## Activity:
The result should be the lines from the one that contains "ENC2 pin DT: GP13 -> GP27" to the final line of the entries below, copied exactly and with no pictures.

********

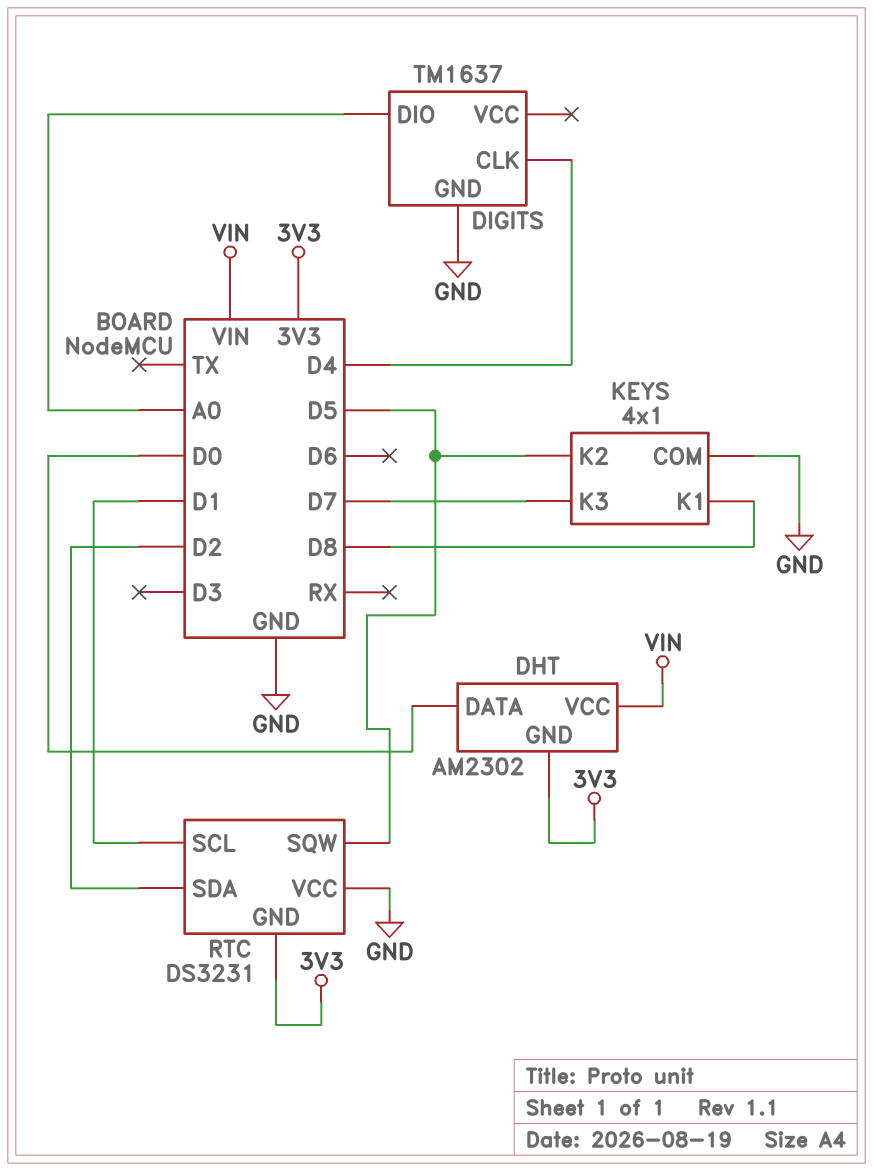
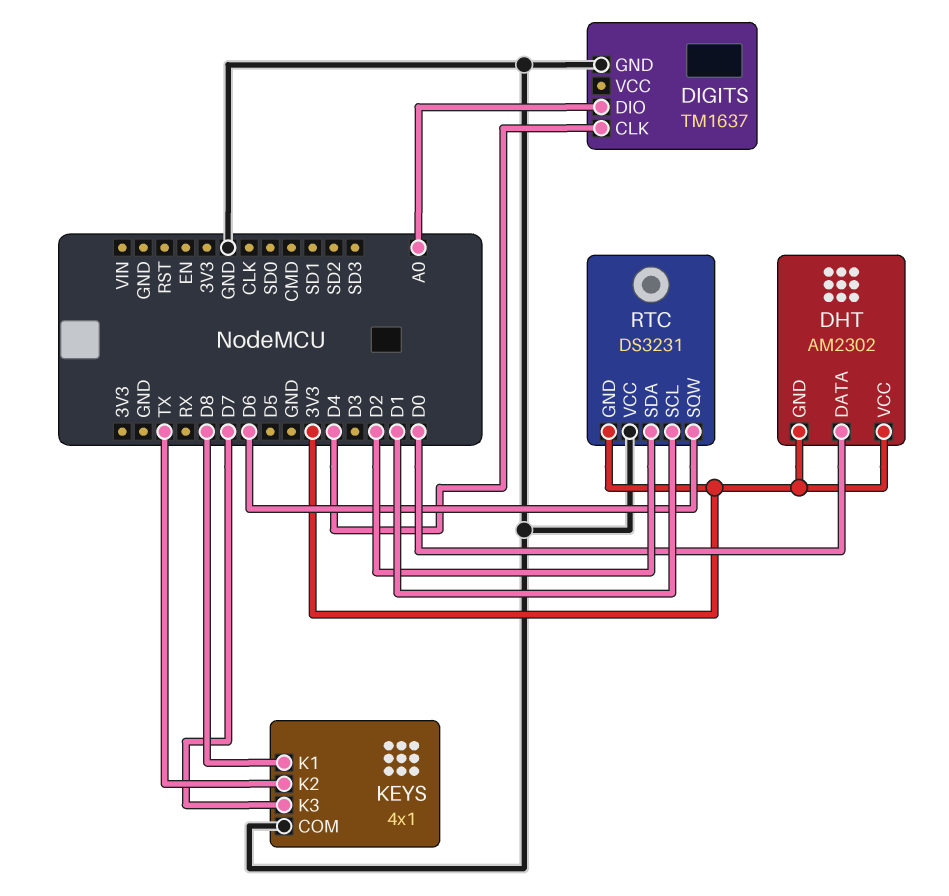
DHT pin VCC: VIN -> 3V3
KEYS pin K2: D5 -> TX
RTC pin SQW: D5 -> D6

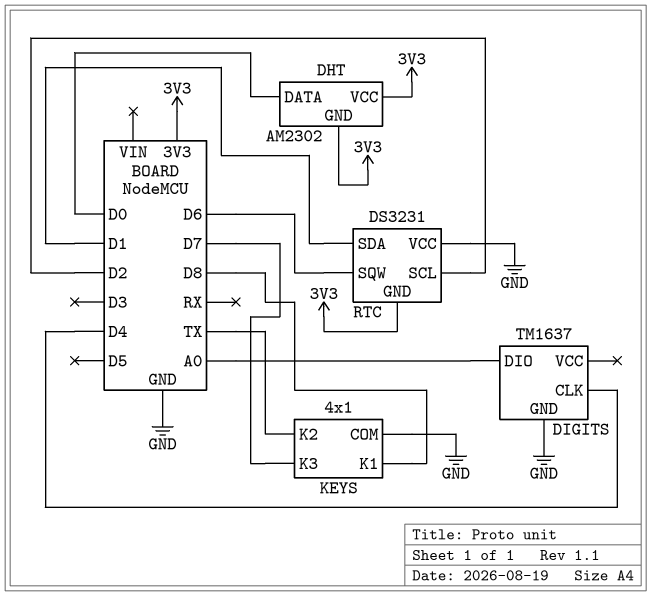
RTC pin SCL: D1 -> D2
RTC pin SDA: D2 -> D1

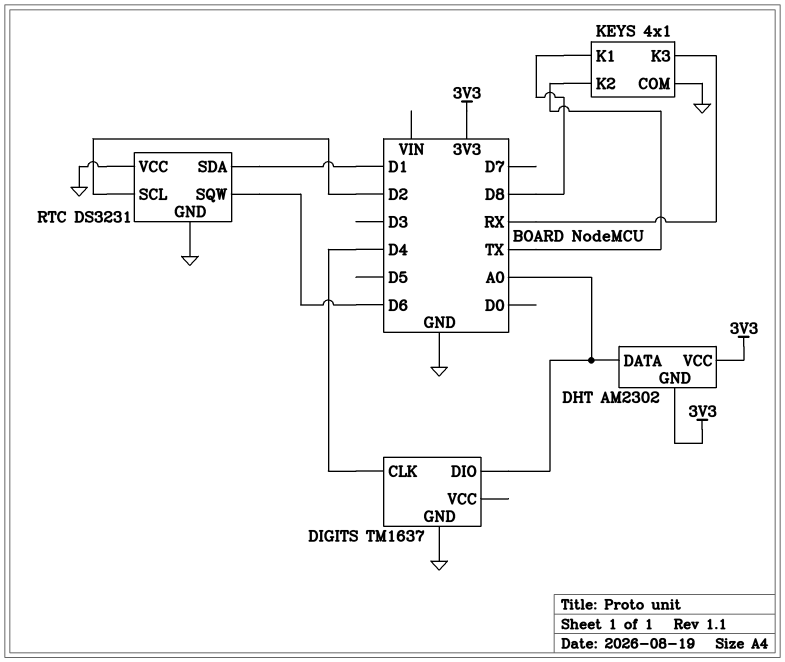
DHT pin DATA: D0 -> A0
KEYS pin K3: D7 -> RX
RTC pin GND: 3V3 -> GND

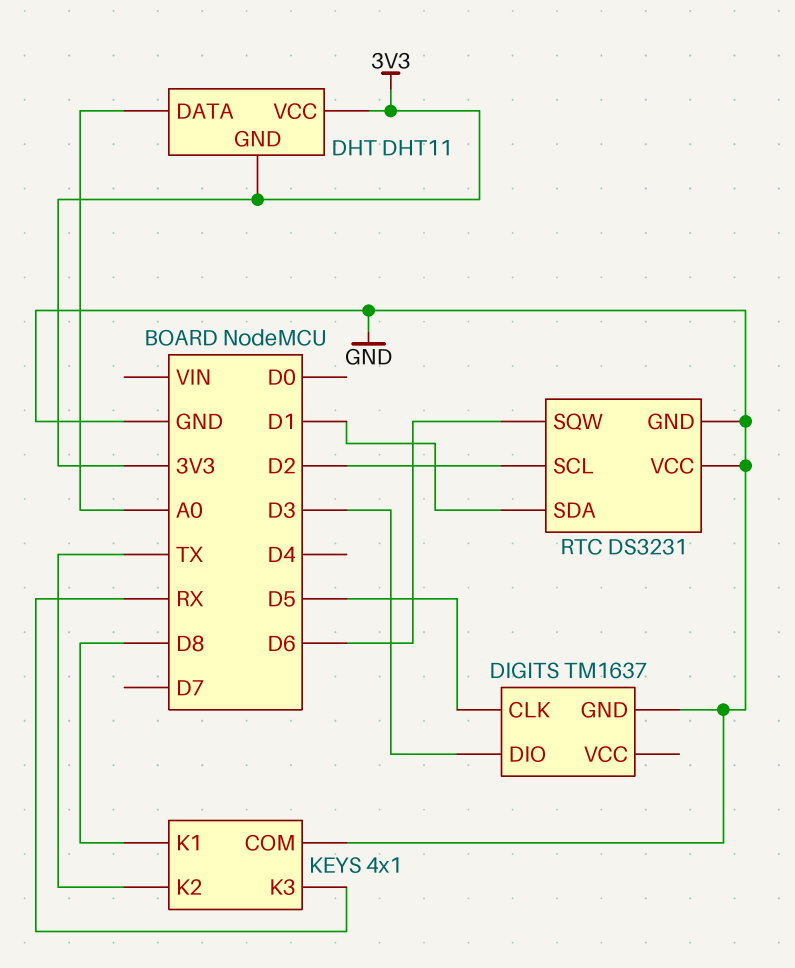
DHT: AM2302 -> DHT11
DIGITS pin CLK: D4 -> D5
DIGITS pin DIO: A0 -> D3

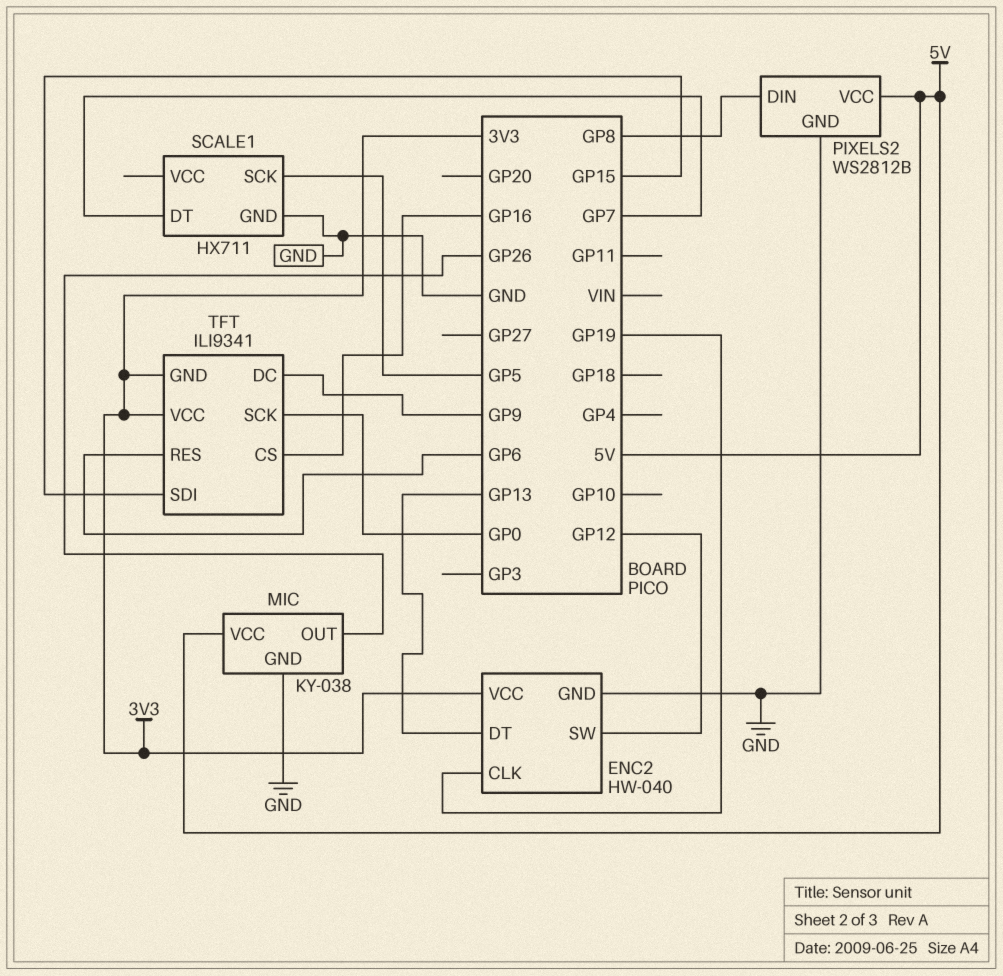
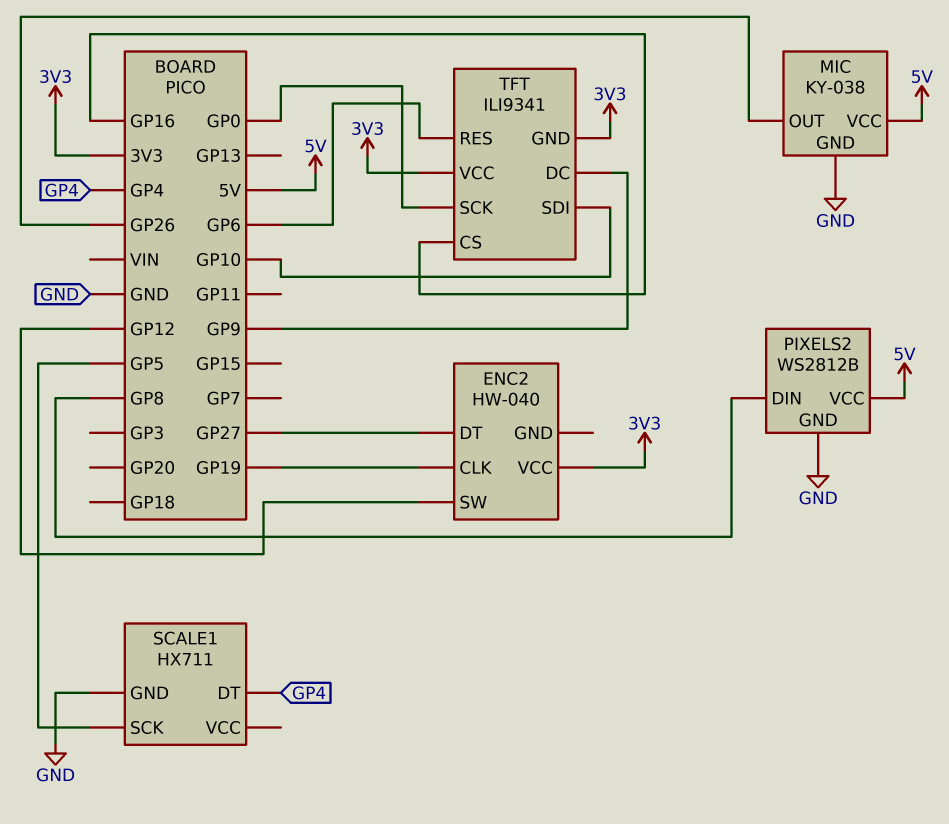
ENC2 pin DT: GP13 -> GP27
ENC2 pin GND: GND -> none
SCALE1 pin DT: GP7 -> GP4
TFT pin SDI: GP15 -> GP10

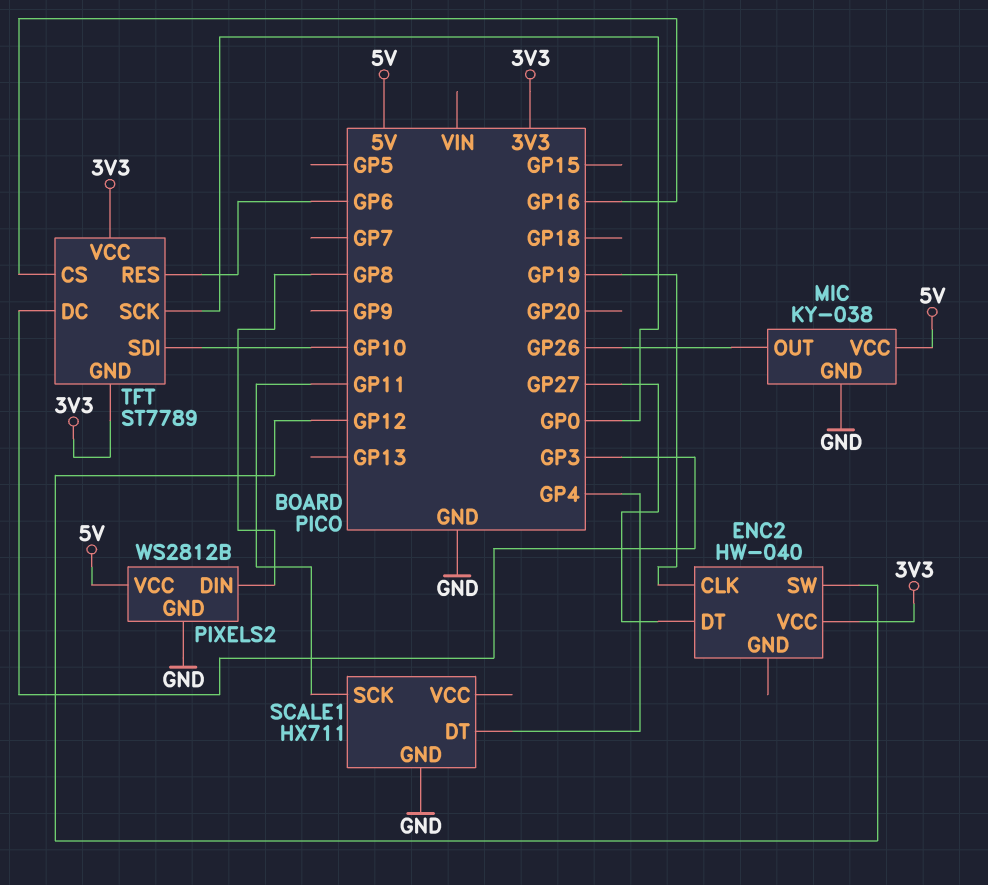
SCALE1 pin SCK: GP5 -> GP11
TFT: ILI9341 -> ST7789
TFT pin DC: GP9 -> GP3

********

## Written solution:
ENC2 pin DT: GP13 -> GP27
ENC2 pin GND: GND -> none
SCALE1 pin DT: GP7 -> GP4
TFT pin SDI: GP15 -> GP10

SCALE1 pin SCK: GP5 -> GP11
TFT: ILI9341 -> ST7789
TFT pin DC: GP9 -> GP3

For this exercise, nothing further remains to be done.